(RECORD EXTRACTS Opens)
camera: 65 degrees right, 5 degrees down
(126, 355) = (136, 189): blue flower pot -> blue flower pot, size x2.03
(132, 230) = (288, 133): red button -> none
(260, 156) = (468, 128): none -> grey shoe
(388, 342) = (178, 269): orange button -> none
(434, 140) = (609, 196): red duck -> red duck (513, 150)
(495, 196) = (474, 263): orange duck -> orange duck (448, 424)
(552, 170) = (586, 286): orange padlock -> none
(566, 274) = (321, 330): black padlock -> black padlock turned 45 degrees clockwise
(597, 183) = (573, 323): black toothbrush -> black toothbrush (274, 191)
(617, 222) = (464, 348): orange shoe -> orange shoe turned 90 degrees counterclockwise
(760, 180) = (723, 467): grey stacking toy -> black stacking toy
(RECORD EXTRACTS Closes)
(RECORD EXTRACTS Opens)
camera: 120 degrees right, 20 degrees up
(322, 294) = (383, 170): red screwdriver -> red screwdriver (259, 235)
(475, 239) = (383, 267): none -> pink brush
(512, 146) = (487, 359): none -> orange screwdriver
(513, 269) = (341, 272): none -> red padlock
(RECORD EXTRACTS Closes)
(RECORD EXTRACTS Opens)
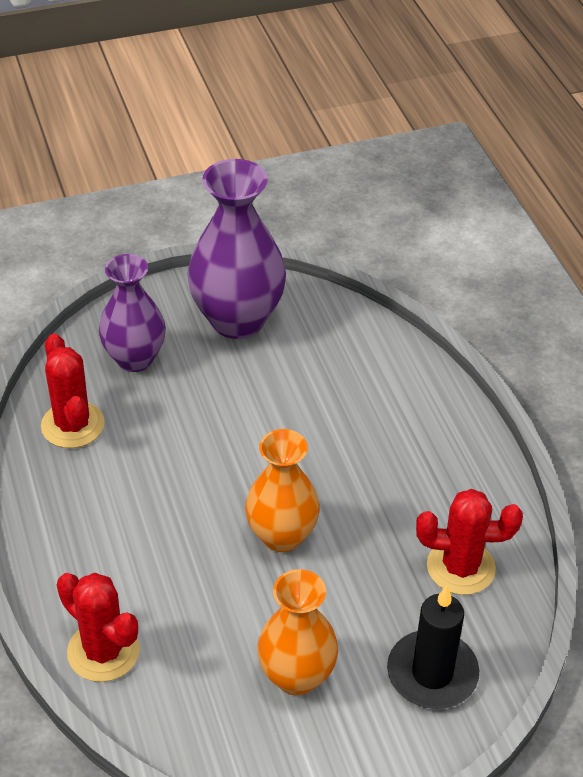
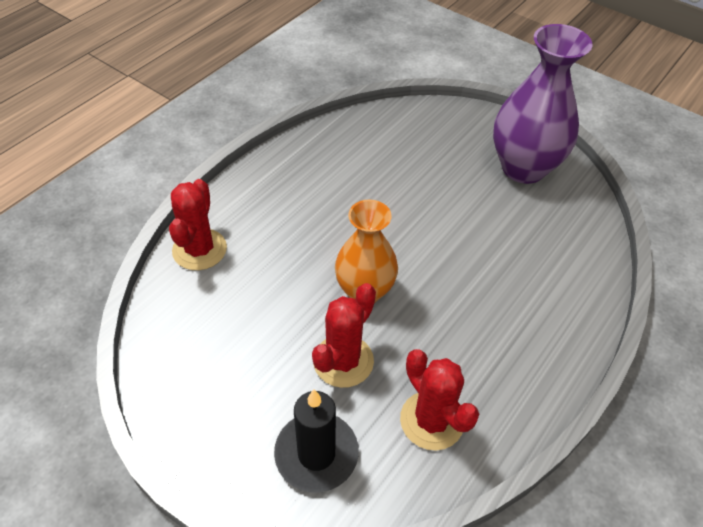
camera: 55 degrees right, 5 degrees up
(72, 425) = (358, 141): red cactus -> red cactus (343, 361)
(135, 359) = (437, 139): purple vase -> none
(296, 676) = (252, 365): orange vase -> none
(RECORD EXTRACTS Closes)
**TASK OBJECTIVE:** Copy the lines that hold the word "padlock". Take them from the records above.

**RESPONSE BOX:**
(552, 170) = (586, 286): orange padlock -> none
(566, 274) = (321, 330): black padlock -> black padlock turned 45 degrees clockwise
(513, 269) = (341, 272): none -> red padlock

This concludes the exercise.